[Start of section]

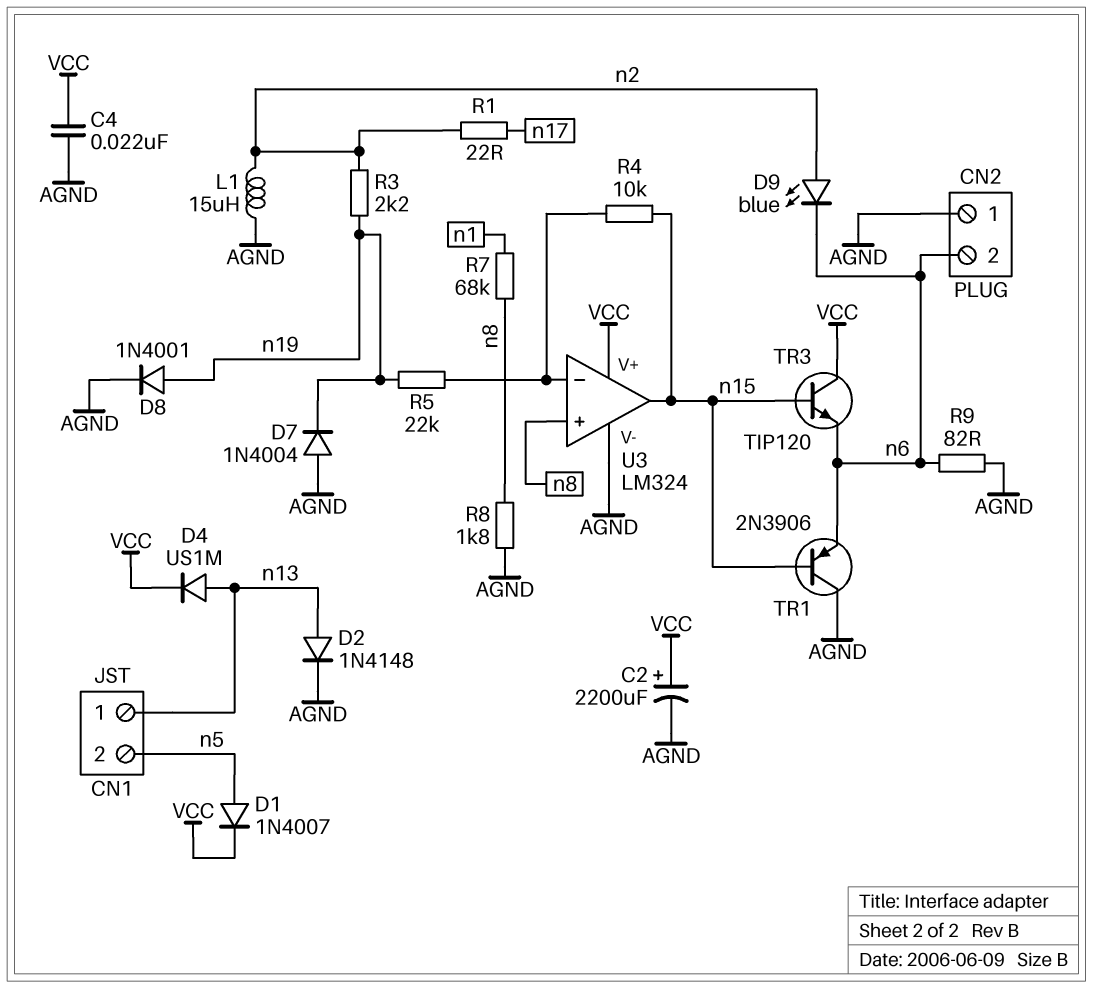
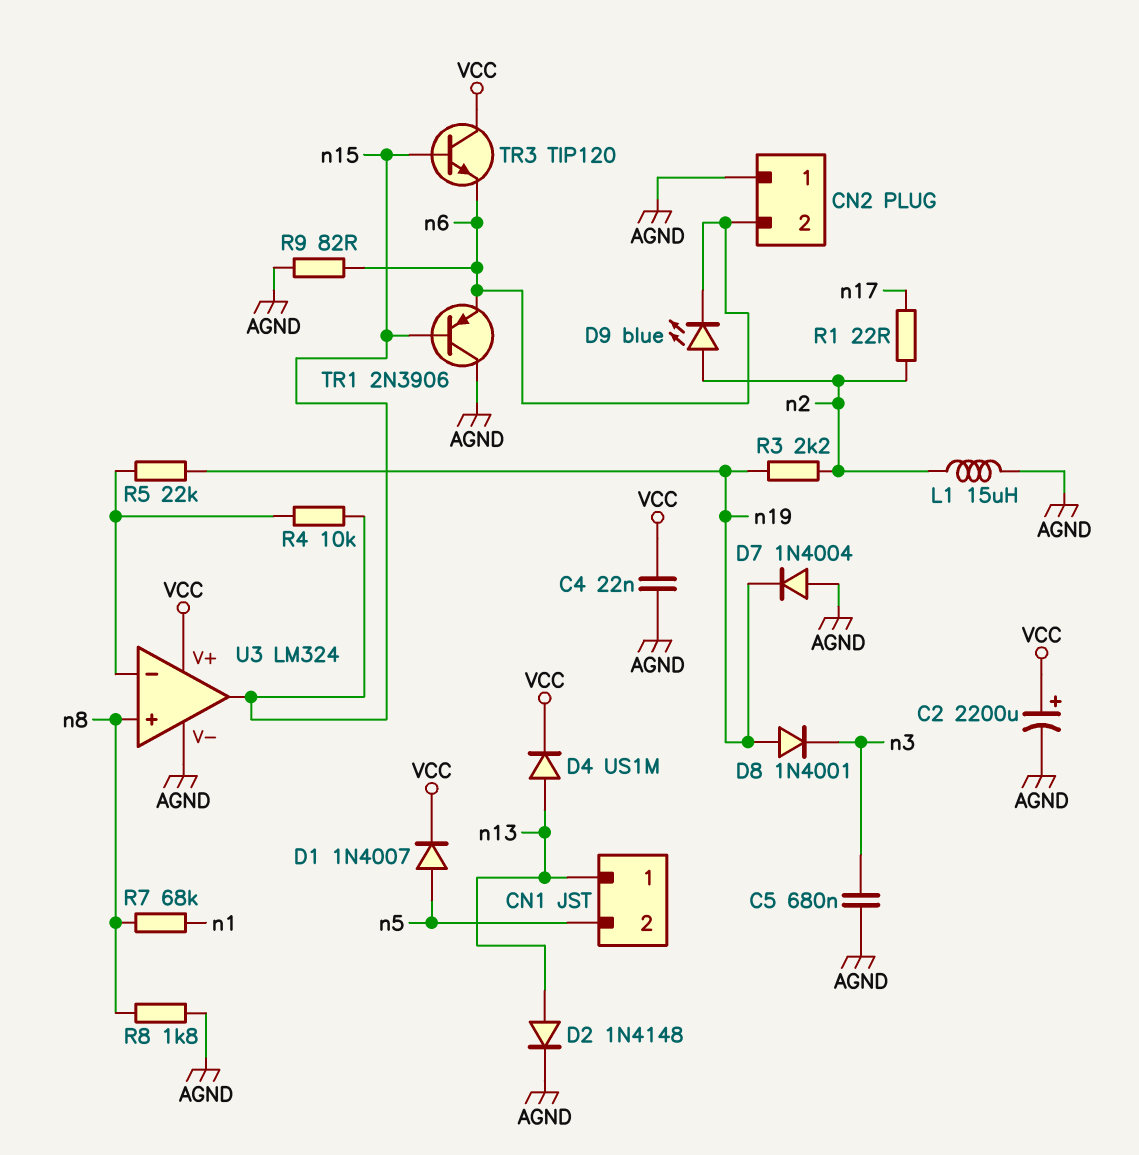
C5: none -> 680nF (AGND, n3)
D8: diode 1N4001 (A n19, K AGND) -> diode 1N4001 (A n19, K n3)

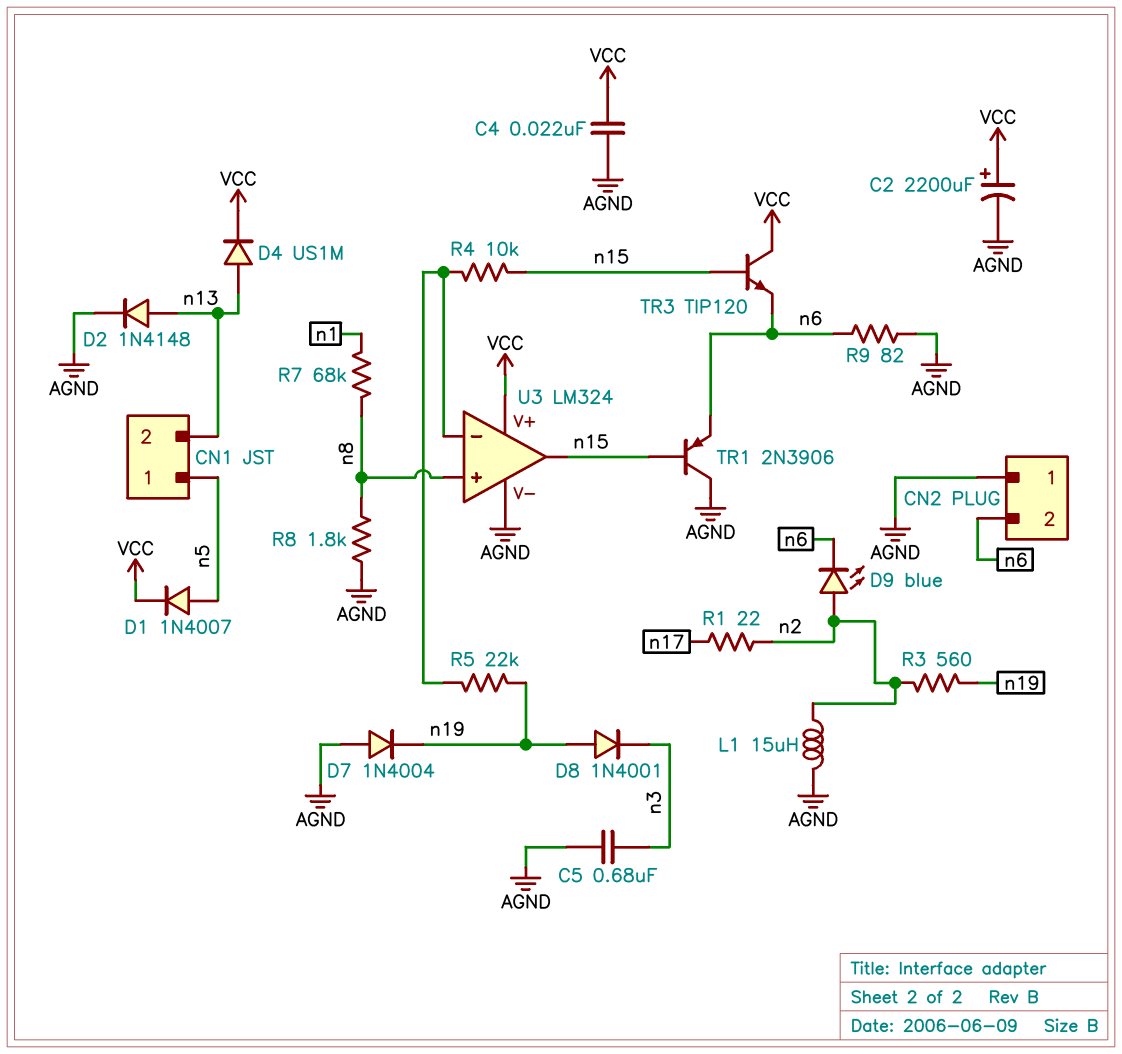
CN1 pin 1: n13 -> n5
CN1 pin 2: n5 -> n13
R3: 2.2k (n2, n19) -> 560 (n2, n19)

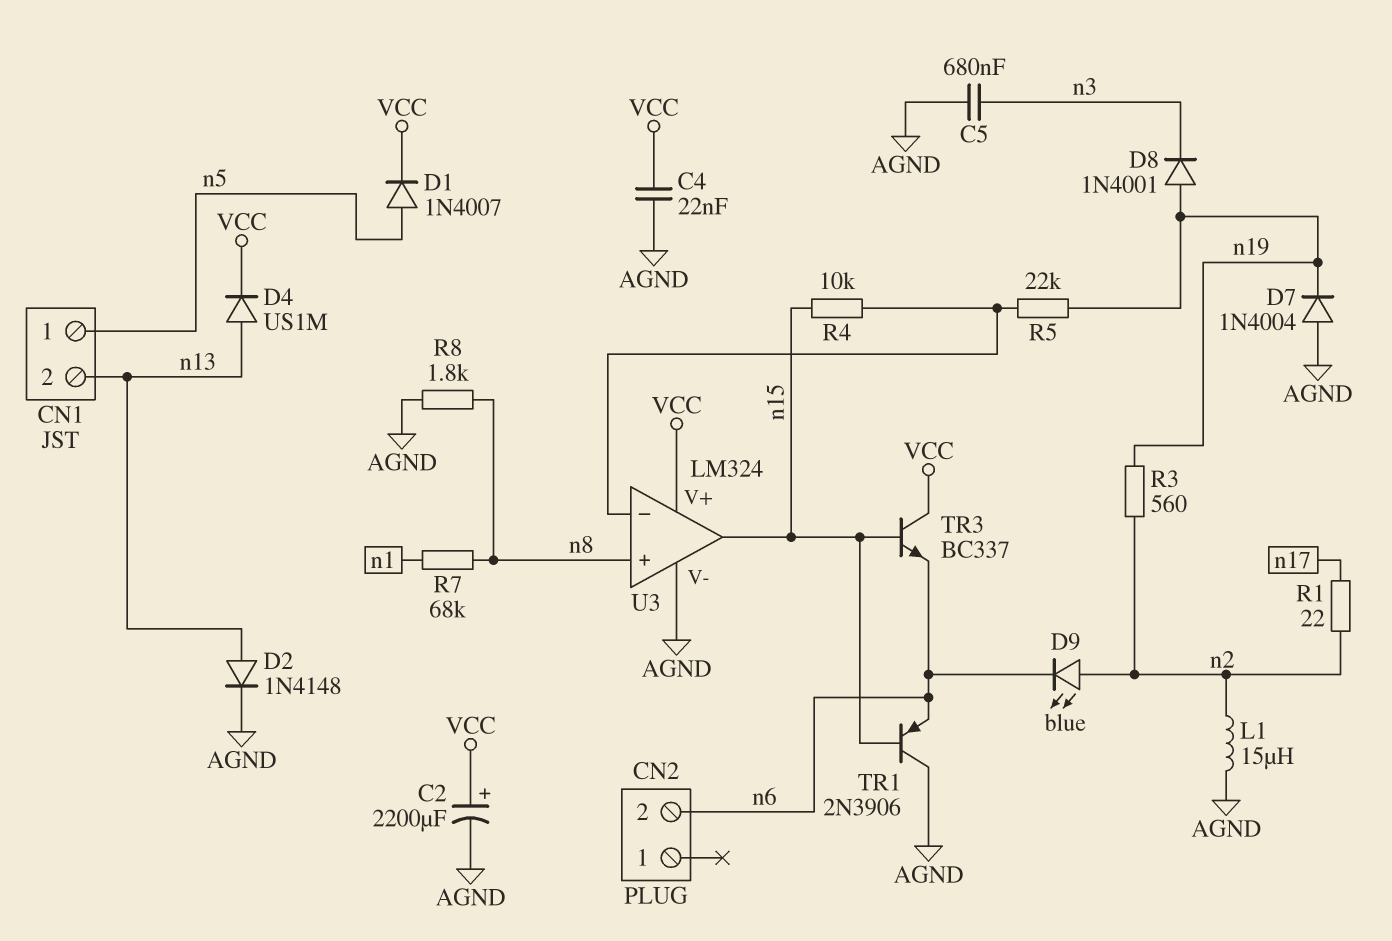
CN2 pin 1: AGND -> none
R9: 82 (AGND, n6) -> none
TR3: NPN TIP120 (B n15, C VCC, E n6) -> NPN BC337 (B n15, C VCC, E n6)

[End of section]

WHAT IS BEING ASKED: Those lines above that contain the string "AGND" should be returned.

EXERCISE SOLUTION:
C5: none -> 680nF (AGND, n3)
D8: diode 1N4001 (A n19, K AGND) -> diode 1N4001 (A n19, K n3)
CN2 pin 1: AGND -> none
R9: 82 (AGND, n6) -> none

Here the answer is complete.